Among the entries that follow, the required portion opens with the line containing "LCD3 pin SDA: none -> MO" and closes with the line containing "RADIO1 pin CE: TX -> D1". Give that portion again exactly, and nothing else.

* **INFORMATION PROVIDED**
╔══

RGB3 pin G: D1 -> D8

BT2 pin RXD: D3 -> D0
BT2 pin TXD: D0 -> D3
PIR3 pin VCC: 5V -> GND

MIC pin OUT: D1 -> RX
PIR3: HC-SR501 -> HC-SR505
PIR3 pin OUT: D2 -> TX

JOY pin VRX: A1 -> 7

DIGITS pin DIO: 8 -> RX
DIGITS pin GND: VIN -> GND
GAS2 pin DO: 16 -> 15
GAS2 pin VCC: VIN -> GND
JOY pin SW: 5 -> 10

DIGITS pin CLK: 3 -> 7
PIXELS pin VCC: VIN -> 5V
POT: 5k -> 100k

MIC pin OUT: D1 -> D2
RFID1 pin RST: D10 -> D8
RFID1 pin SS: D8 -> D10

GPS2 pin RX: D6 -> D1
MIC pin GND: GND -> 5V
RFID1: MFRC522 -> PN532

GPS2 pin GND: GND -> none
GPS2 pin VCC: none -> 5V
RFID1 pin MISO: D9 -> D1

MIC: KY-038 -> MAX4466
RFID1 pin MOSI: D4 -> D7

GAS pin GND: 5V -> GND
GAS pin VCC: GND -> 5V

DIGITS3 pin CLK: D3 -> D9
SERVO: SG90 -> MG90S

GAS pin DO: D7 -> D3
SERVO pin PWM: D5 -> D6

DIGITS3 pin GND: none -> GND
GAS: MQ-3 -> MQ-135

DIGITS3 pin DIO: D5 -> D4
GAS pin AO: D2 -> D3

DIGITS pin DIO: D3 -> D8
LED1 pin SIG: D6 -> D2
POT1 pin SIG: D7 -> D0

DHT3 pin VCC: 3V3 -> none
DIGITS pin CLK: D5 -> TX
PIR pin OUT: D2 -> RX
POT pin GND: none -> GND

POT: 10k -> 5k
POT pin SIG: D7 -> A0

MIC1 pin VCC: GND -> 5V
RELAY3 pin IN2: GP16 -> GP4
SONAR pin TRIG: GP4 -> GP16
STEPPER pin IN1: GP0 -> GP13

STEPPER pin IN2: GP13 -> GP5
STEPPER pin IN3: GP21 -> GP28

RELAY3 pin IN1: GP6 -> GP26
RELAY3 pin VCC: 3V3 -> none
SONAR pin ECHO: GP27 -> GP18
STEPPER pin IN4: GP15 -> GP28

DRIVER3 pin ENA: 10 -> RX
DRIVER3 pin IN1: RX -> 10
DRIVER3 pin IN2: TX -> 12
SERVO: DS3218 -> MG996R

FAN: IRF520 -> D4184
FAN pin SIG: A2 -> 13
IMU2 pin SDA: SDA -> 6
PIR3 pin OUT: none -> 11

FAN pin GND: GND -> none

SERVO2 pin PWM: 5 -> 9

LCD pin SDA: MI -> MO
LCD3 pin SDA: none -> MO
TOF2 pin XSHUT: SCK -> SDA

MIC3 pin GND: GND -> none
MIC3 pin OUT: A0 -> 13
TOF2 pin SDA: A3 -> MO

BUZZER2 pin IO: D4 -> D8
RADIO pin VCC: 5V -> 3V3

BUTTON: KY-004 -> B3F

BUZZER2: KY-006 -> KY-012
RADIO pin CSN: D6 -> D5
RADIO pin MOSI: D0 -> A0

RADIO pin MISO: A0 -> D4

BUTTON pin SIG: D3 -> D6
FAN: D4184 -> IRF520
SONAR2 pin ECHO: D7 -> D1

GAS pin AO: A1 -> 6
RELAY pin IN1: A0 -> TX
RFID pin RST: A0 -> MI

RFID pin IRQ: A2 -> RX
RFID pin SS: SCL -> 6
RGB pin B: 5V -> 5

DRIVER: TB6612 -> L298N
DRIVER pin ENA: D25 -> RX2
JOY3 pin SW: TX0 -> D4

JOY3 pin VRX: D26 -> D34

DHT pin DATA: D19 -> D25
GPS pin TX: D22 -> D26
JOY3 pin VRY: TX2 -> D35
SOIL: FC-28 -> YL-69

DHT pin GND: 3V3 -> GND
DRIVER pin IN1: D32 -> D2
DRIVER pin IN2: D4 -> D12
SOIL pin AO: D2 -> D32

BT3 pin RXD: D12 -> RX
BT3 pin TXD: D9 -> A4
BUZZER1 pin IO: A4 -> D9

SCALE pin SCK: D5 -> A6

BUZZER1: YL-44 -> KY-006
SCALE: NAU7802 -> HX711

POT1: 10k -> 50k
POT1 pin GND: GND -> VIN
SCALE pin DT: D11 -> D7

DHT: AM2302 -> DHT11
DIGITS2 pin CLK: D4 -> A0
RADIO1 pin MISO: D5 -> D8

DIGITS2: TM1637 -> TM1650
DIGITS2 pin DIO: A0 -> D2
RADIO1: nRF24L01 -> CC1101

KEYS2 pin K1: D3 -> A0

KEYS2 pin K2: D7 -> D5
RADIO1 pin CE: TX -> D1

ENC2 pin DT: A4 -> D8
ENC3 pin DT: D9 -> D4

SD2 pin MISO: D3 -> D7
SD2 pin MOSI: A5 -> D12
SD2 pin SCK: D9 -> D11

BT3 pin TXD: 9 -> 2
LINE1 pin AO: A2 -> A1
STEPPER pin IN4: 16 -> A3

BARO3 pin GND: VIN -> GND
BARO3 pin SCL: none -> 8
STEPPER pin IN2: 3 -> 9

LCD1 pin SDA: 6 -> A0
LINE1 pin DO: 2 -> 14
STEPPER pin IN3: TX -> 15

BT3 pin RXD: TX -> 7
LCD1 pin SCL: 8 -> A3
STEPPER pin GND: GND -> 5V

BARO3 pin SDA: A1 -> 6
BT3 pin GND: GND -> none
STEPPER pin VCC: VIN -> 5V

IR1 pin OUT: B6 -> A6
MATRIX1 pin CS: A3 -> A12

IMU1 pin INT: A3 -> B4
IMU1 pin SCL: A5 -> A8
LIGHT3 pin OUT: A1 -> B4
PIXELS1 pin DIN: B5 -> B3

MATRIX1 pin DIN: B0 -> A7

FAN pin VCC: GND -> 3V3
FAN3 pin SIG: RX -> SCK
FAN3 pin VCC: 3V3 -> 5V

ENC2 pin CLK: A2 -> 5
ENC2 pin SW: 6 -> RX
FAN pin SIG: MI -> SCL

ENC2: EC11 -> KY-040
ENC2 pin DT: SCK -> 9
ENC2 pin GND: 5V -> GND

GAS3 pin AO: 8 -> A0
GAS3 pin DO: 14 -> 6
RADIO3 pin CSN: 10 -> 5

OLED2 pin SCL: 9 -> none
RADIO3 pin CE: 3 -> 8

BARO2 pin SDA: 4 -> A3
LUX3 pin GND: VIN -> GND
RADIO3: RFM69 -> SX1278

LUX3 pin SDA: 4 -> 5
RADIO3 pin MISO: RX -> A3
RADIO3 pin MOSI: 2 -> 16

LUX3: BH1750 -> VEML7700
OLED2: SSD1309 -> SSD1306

╚══

* **SOLUTION TO THE PROBLEM**
LCD3 pin SDA: none -> MO
TOF2 pin XSHUT: SCK -> SDA

MIC3 pin GND: GND -> none
MIC3 pin OUT: A0 -> 13
TOF2 pin SDA: A3 -> MO

BUZZER2 pin IO: D4 -> D8
RADIO pin VCC: 5V -> 3V3

BUTTON: KY-004 -> B3F

BUZZER2: KY-006 -> KY-012
RADIO pin CSN: D6 -> D5
RADIO pin MOSI: D0 -> A0

RADIO pin MISO: A0 -> D4

BUTTON pin SIG: D3 -> D6
FAN: D4184 -> IRF520
SONAR2 pin ECHO: D7 -> D1

GAS pin AO: A1 -> 6
RELAY pin IN1: A0 -> TX
RFID pin RST: A0 -> MI

RFID pin IRQ: A2 -> RX
RFID pin SS: SCL -> 6
RGB pin B: 5V -> 5

DRIVER: TB6612 -> L298N
DRIVER pin ENA: D25 -> RX2
JOY3 pin SW: TX0 -> D4

JOY3 pin VRX: D26 -> D34

DHT pin DATA: D19 -> D25
GPS pin TX: D22 -> D26
JOY3 pin VRY: TX2 -> D35
SOIL: FC-28 -> YL-69

DHT pin GND: 3V3 -> GND
DRIVER pin IN1: D32 -> D2
DRIVER pin IN2: D4 -> D12
SOIL pin AO: D2 -> D32

BT3 pin RXD: D12 -> RX
BT3 pin TXD: D9 -> A4
BUZZER1 pin IO: A4 -> D9

SCALE pin SCK: D5 -> A6

BUZZER1: YL-44 -> KY-006
SCALE: NAU7802 -> HX711

POT1: 10k -> 50k
POT1 pin GND: GND -> VIN
SCALE pin DT: D11 -> D7

DHT: AM2302 -> DHT11
DIGITS2 pin CLK: D4 -> A0
RADIO1 pin MISO: D5 -> D8

DIGITS2: TM1637 -> TM1650
DIGITS2 pin DIO: A0 -> D2
RADIO1: nRF24L01 -> CC1101

KEYS2 pin K1: D3 -> A0

KEYS2 pin K2: D7 -> D5
RADIO1 pin CE: TX -> D1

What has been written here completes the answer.